▼▼▼
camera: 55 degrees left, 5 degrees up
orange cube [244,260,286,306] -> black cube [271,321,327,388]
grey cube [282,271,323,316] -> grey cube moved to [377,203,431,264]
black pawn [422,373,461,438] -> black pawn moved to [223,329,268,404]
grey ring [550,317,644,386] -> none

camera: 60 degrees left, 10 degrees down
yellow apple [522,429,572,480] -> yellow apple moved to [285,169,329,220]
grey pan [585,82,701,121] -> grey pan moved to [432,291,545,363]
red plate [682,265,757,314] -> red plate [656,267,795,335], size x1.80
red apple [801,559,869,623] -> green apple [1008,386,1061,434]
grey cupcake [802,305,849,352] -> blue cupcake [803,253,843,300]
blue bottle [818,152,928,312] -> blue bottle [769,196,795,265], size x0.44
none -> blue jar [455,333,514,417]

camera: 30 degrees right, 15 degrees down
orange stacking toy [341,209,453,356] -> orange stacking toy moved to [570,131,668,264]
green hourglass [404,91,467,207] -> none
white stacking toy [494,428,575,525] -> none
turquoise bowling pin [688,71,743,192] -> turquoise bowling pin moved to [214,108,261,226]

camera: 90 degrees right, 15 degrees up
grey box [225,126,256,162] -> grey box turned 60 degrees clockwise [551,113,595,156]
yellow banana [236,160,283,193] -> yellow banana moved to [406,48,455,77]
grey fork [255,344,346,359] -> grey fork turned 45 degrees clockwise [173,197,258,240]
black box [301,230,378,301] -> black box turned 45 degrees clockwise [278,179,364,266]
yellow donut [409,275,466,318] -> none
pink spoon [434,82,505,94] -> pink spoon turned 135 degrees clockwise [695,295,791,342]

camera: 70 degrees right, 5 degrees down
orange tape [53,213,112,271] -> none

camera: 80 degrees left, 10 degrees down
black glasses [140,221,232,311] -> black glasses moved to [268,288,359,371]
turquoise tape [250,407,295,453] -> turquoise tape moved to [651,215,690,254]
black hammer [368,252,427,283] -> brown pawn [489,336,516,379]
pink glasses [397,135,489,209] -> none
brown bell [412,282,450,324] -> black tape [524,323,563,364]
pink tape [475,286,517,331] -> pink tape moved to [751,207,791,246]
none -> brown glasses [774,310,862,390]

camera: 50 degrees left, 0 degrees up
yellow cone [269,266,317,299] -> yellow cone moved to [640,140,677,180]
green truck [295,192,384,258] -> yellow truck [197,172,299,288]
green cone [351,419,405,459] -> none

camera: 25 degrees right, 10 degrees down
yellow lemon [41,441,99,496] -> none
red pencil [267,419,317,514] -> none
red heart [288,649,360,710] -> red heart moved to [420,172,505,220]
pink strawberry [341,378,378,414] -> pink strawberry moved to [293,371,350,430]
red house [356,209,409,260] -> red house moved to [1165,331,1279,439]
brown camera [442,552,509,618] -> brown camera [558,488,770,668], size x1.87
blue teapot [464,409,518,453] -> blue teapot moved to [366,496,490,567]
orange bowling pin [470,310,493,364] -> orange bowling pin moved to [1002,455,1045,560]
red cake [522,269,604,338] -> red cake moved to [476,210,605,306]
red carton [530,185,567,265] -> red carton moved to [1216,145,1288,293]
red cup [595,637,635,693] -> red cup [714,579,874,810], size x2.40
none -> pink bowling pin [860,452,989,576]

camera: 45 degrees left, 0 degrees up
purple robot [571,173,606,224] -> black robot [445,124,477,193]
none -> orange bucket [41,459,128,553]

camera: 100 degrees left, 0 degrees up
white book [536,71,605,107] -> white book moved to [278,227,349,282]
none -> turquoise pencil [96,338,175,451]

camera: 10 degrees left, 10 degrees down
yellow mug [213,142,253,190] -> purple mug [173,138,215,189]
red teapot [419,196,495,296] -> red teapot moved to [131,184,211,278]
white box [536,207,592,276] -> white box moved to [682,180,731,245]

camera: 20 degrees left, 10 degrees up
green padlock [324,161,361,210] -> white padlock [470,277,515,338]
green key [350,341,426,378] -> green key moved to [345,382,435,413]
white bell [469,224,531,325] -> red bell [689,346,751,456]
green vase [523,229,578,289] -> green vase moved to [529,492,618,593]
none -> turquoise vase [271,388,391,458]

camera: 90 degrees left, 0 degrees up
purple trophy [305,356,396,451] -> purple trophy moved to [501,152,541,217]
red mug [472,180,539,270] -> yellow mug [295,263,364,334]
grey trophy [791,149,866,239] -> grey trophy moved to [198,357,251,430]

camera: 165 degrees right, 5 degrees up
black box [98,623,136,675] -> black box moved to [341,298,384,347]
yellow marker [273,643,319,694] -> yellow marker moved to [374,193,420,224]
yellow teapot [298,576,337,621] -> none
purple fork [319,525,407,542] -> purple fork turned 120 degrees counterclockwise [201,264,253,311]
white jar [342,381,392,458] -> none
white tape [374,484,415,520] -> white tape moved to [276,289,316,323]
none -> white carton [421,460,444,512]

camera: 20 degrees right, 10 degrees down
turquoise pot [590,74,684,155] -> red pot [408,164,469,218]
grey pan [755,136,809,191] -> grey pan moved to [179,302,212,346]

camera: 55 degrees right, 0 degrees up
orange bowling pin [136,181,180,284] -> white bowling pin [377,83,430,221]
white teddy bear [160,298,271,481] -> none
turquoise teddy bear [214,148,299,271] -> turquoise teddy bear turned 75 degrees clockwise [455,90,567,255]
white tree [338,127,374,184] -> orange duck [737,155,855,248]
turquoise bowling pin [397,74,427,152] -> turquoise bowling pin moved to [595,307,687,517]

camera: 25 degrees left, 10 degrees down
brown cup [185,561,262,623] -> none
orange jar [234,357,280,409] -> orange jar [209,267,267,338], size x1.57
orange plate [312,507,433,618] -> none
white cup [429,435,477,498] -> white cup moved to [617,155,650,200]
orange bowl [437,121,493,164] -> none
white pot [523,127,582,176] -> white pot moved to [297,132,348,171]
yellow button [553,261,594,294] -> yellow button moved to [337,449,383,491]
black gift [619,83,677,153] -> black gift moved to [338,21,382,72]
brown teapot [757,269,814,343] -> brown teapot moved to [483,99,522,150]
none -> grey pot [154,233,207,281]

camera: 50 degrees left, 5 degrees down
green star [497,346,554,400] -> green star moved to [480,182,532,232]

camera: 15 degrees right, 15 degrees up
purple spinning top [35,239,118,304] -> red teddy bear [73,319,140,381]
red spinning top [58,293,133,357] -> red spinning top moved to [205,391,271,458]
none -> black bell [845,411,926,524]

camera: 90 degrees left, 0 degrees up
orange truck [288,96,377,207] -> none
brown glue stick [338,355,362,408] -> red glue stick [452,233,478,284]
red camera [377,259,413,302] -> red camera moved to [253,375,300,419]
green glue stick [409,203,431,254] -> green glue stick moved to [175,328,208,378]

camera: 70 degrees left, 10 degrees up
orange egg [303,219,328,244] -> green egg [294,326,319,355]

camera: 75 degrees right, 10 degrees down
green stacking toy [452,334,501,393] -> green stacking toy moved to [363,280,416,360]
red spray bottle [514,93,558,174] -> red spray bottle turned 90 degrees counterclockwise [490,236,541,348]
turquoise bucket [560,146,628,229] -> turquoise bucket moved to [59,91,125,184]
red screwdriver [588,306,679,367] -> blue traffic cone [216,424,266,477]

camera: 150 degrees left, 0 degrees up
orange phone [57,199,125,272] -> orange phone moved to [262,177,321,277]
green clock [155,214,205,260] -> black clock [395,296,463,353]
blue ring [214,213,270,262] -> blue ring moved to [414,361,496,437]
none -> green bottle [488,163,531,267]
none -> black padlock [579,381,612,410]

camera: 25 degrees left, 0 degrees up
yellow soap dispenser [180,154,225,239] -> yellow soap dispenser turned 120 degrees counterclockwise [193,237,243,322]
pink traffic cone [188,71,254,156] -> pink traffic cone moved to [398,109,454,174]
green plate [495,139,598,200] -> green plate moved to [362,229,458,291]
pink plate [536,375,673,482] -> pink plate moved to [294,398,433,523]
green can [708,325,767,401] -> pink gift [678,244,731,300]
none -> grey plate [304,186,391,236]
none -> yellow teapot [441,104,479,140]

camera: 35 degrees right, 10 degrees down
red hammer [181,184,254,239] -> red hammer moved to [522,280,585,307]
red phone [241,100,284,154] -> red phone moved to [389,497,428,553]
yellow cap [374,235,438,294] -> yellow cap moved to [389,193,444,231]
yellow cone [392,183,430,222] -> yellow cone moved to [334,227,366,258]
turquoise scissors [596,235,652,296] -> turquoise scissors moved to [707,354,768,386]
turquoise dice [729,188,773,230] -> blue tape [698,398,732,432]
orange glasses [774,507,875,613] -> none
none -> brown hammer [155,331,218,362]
▲▲▲
WORK INSTRUCTIONS: Begin at the line above that has "green glue stick [409,203,431,254]" and stop after the line that has "green clock [155,214,205,260]", copying each line exactly and adding nothing else.

RESULT FOR THIS EXERCISE:
green glue stick [409,203,431,254] -> green glue stick moved to [175,328,208,378]

camera: 70 degrees left, 10 degrees up
orange egg [303,219,328,244] -> green egg [294,326,319,355]

camera: 75 degrees right, 10 degrees down
green stacking toy [452,334,501,393] -> green stacking toy moved to [363,280,416,360]
red spray bottle [514,93,558,174] -> red spray bottle turned 90 degrees counterclockwise [490,236,541,348]
turquoise bucket [560,146,628,229] -> turquoise bucket moved to [59,91,125,184]
red screwdriver [588,306,679,367] -> blue traffic cone [216,424,266,477]

camera: 150 degrees left, 0 degrees up
orange phone [57,199,125,272] -> orange phone moved to [262,177,321,277]
green clock [155,214,205,260] -> black clock [395,296,463,353]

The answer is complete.